## Data to process
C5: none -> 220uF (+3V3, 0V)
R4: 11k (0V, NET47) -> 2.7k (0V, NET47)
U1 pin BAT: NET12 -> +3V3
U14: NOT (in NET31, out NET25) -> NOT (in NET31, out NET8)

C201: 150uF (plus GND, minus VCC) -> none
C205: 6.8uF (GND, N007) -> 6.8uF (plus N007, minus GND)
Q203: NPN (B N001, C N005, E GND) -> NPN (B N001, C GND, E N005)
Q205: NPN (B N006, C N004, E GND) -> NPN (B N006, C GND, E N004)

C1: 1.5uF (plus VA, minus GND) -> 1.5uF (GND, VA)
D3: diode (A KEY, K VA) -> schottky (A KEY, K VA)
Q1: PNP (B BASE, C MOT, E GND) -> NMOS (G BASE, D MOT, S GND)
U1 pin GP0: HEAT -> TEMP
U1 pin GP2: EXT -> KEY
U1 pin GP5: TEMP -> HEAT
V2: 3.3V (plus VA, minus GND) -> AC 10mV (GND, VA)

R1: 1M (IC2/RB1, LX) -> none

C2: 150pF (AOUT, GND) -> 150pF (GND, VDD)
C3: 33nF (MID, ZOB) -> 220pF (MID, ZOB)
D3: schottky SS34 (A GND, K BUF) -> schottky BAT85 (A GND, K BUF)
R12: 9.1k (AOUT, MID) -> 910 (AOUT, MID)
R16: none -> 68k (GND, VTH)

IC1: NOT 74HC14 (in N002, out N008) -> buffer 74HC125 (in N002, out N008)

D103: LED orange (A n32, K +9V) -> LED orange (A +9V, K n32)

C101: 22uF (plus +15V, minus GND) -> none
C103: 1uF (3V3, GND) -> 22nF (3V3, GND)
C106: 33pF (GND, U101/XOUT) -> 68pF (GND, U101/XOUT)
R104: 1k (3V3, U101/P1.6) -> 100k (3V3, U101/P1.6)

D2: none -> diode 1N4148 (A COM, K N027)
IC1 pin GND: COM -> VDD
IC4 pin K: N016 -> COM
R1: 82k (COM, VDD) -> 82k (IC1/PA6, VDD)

## Required action
Write out again every entry above, exactly as given.

## Solution for this exercise
C5: none -> 220uF (+3V3, 0V)
R4: 11k (0V, NET47) -> 2.7k (0V, NET47)
U1 pin BAT: NET12 -> +3V3
U14: NOT (in NET31, out NET25) -> NOT (in NET31, out NET8)

C201: 150uF (plus GND, minus VCC) -> none
C205: 6.8uF (GND, N007) -> 6.8uF (plus N007, minus GND)
Q203: NPN (B N001, C N005, E GND) -> NPN (B N001, C GND, E N005)
Q205: NPN (B N006, C N004, E GND) -> NPN (B N006, C GND, E N004)

C1: 1.5uF (plus VA, minus GND) -> 1.5uF (GND, VA)
D3: diode (A KEY, K VA) -> schottky (A KEY, K VA)
Q1: PNP (B BASE, C MOT, E GND) -> NMOS (G BASE, D MOT, S GND)
U1 pin GP0: HEAT -> TEMP
U1 pin GP2: EXT -> KEY
U1 pin GP5: TEMP -> HEAT
V2: 3.3V (plus VA, minus GND) -> AC 10mV (GND, VA)

R1: 1M (IC2/RB1, LX) -> none

C2: 150pF (AOUT, GND) -> 150pF (GND, VDD)
C3: 33nF (MID, ZOB) -> 220pF (MID, ZOB)
D3: schottky SS34 (A GND, K BUF) -> schottky BAT85 (A GND, K BUF)
R12: 9.1k (AOUT, MID) -> 910 (AOUT, MID)
R16: none -> 68k (GND, VTH)

IC1: NOT 74HC14 (in N002, out N008) -> buffer 74HC125 (in N002, out N008)

D103: LED orange (A n32, K +9V) -> LED orange (A +9V, K n32)

C101: 22uF (plus +15V, minus GND) -> none
C103: 1uF (3V3, GND) -> 22nF (3V3, GND)
C106: 33pF (GND, U101/XOUT) -> 68pF (GND, U101/XOUT)
R104: 1k (3V3, U101/P1.6) -> 100k (3V3, U101/P1.6)

D2: none -> diode 1N4148 (A COM, K N027)
IC1 pin GND: COM -> VDD
IC4 pin K: N016 -> COM
R1: 82k (COM, VDD) -> 82k (IC1/PA6, VDD)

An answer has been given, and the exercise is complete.